◆ **Your task**: Beneath this instruction is a listing; write out exactly the line that contains "(584, 382) = (737, 303): none" and each line after it to the last.

(Dataset extract Opens)

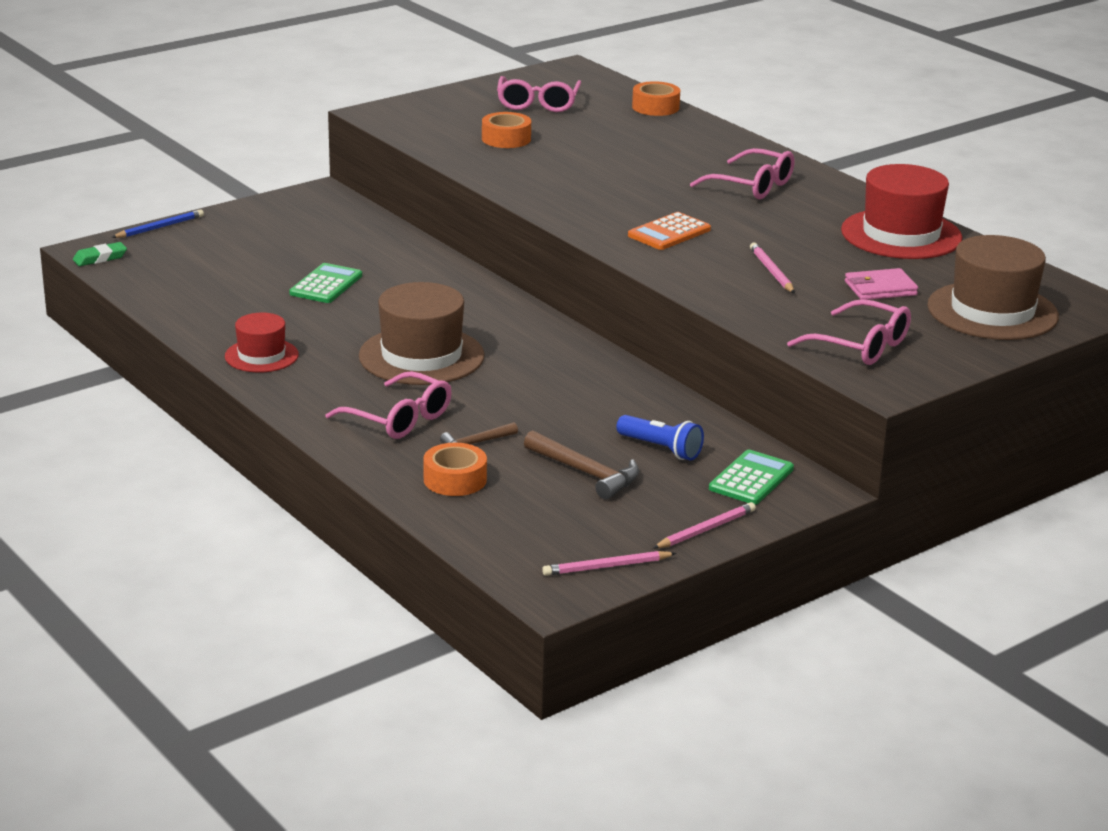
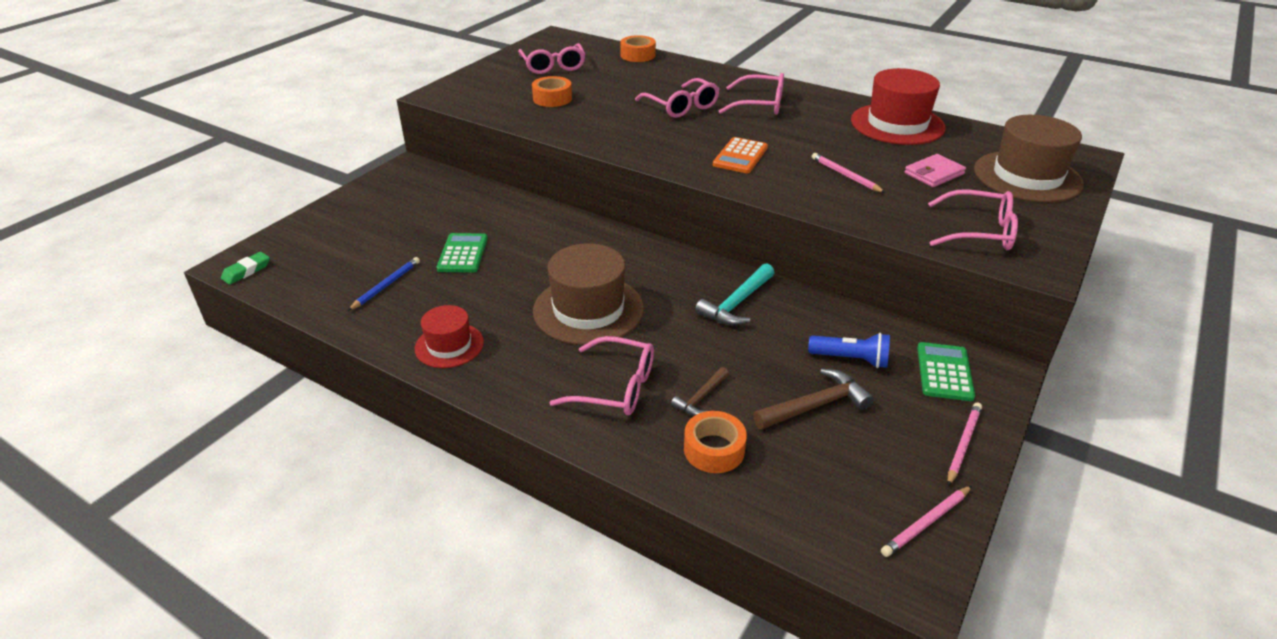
camera: 20 degrees left, 10 degrees up
(160, 227) = (288, 227): blue pencil -> blue pencil (386, 285)
(584, 382) = (737, 303): none -> turquoise hammer
(586, 473) = (815, 405): brown hammer -> brown hammer turned 45 degrees counterclockwise
(652, 172) = (681, 106): none -> pink glasses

(Dataset extract Closes)

◆ **Task output**:
(584, 382) = (737, 303): none -> turquoise hammer
(586, 473) = (815, 405): brown hammer -> brown hammer turned 45 degrees counterclockwise
(652, 172) = (681, 106): none -> pink glasses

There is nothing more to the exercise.